Task requirements. Only one span of the material below is wanted. Output it exactly, from the line with "DHT pin VCC: 5V -> none" through the line with "ENC pin SW: D9 -> none", without any pictures.
• • •
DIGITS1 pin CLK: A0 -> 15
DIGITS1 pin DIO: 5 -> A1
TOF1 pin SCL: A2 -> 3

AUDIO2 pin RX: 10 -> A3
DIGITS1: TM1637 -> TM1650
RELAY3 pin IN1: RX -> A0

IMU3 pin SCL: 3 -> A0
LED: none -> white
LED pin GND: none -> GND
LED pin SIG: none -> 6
• • •
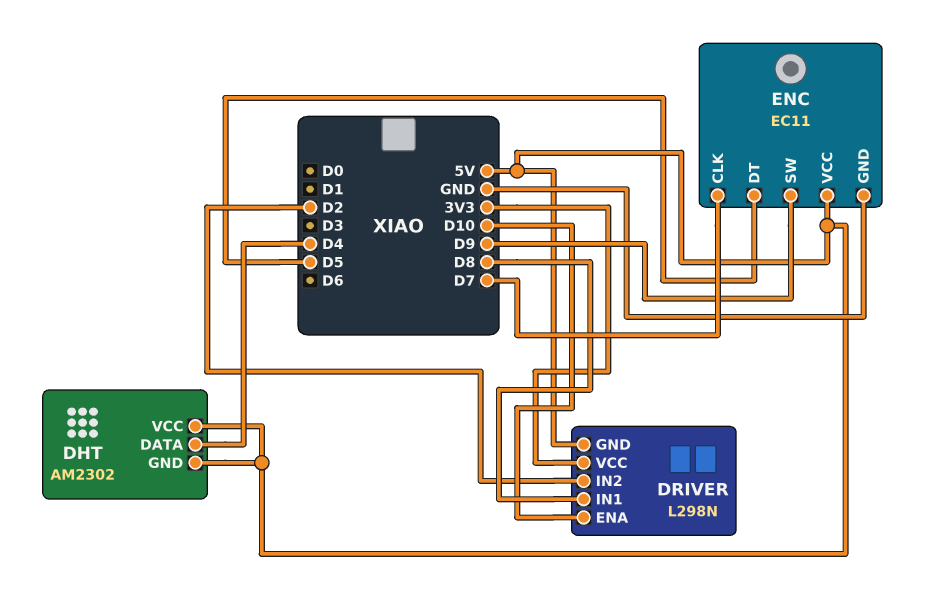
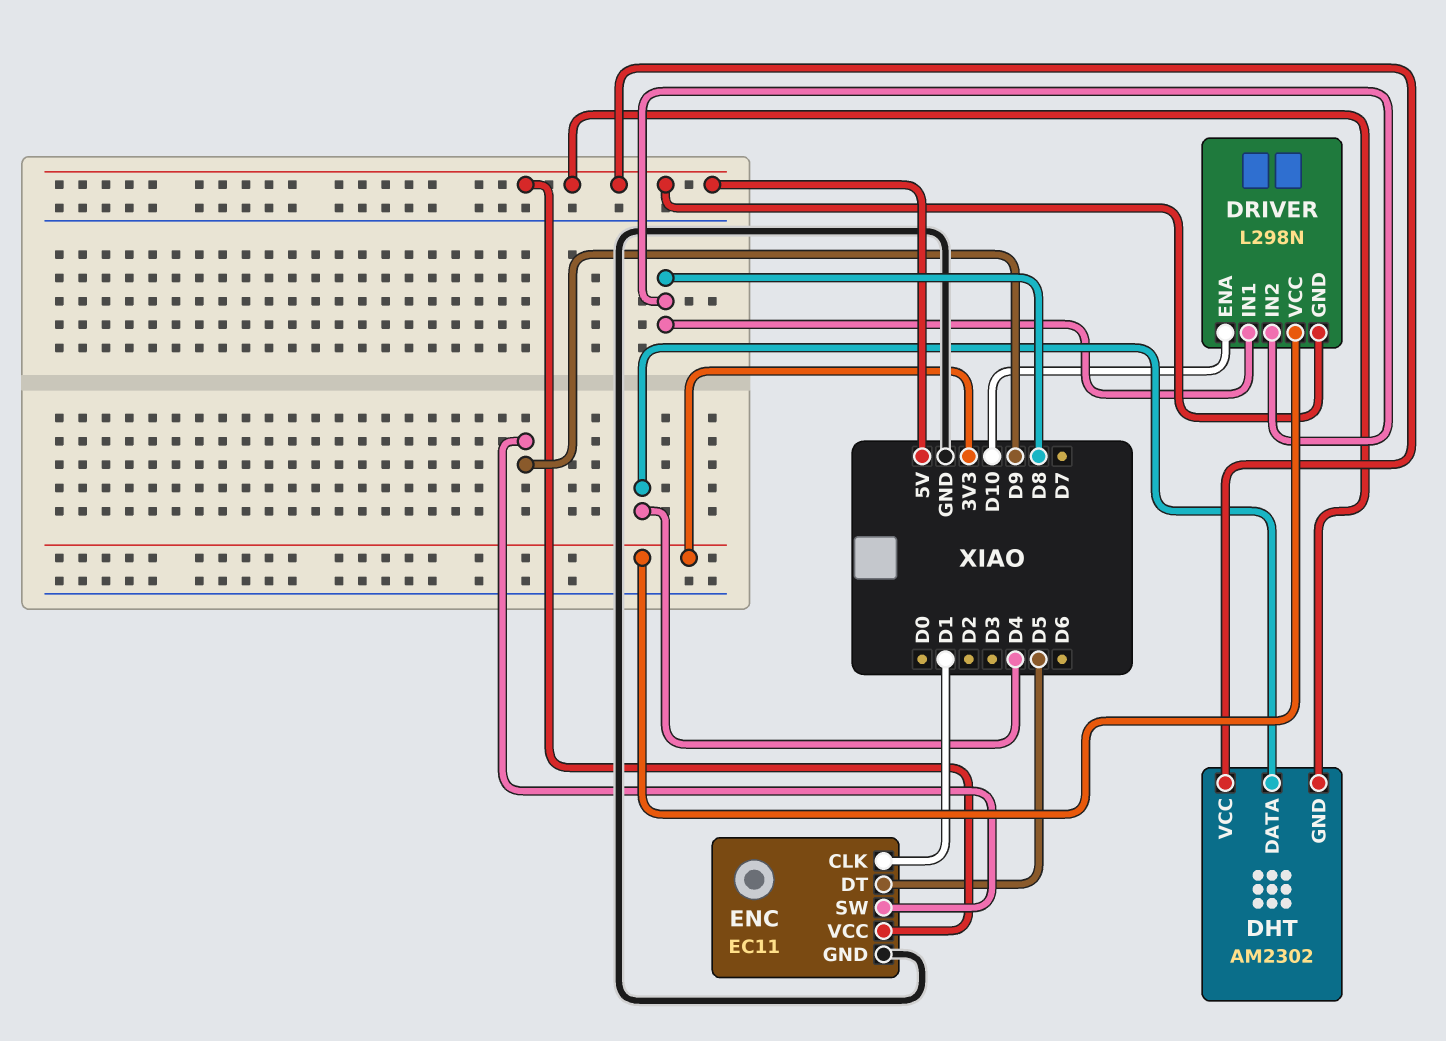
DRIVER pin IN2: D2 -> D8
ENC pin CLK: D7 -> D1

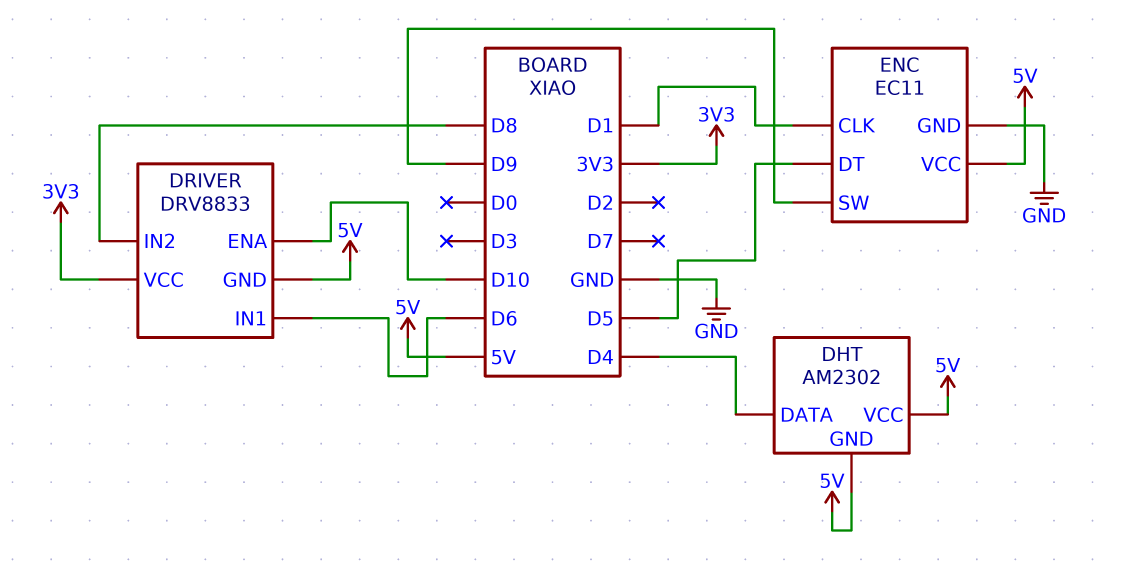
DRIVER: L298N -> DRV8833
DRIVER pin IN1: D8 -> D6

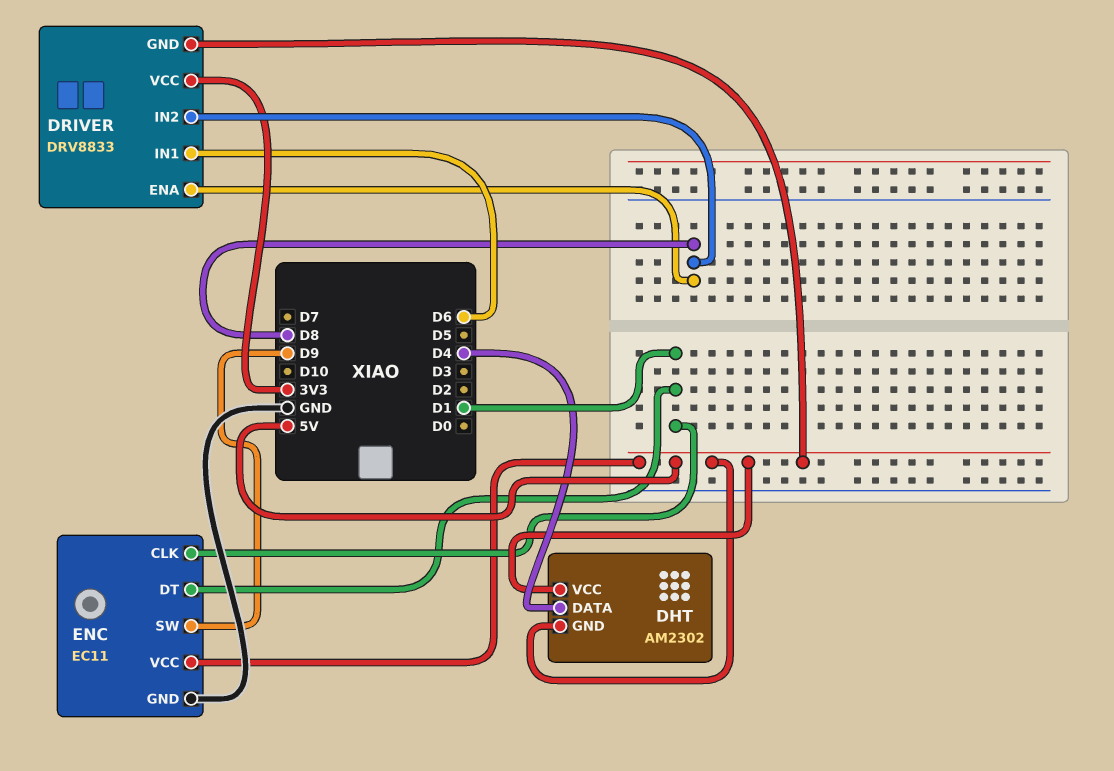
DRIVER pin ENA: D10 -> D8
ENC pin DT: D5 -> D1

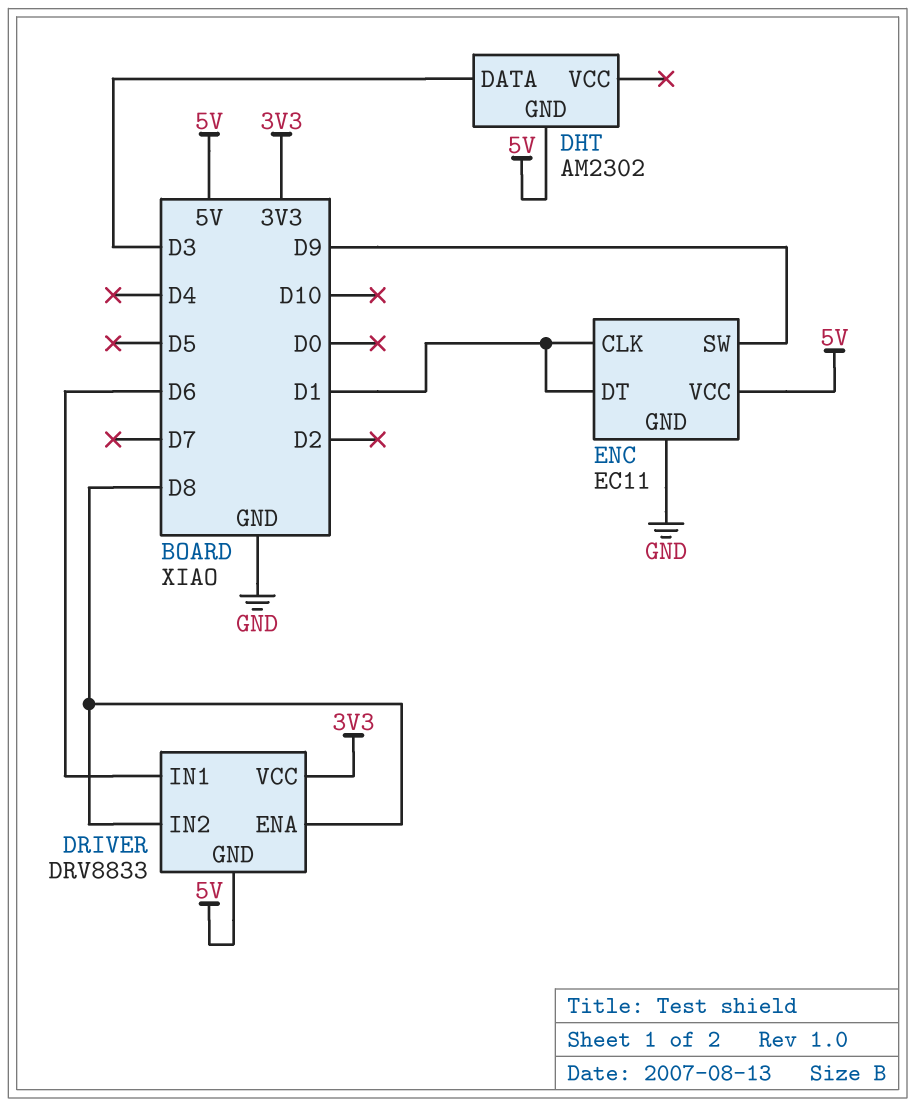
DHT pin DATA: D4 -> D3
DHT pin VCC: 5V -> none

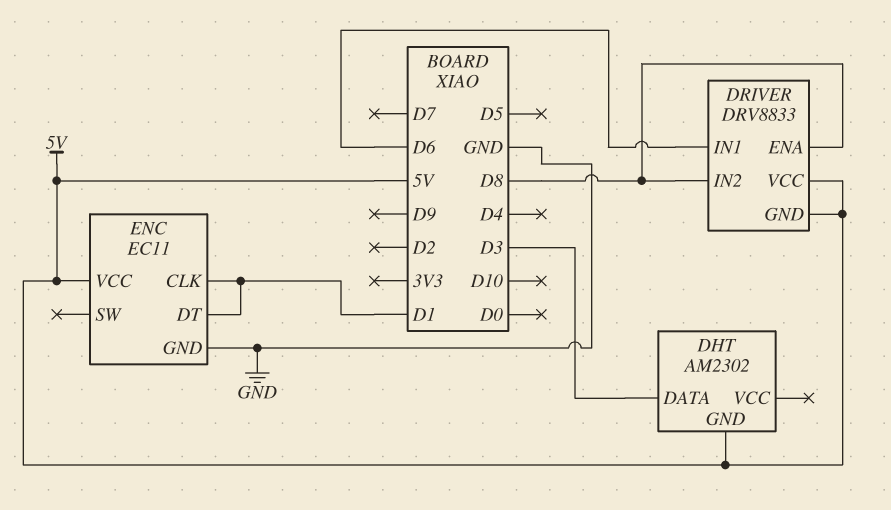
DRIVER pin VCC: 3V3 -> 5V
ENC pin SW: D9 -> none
• • •
Solution to the exercise.
DHT pin VCC: 5V -> none

DRIVER pin VCC: 3V3 -> 5V
ENC pin SW: D9 -> none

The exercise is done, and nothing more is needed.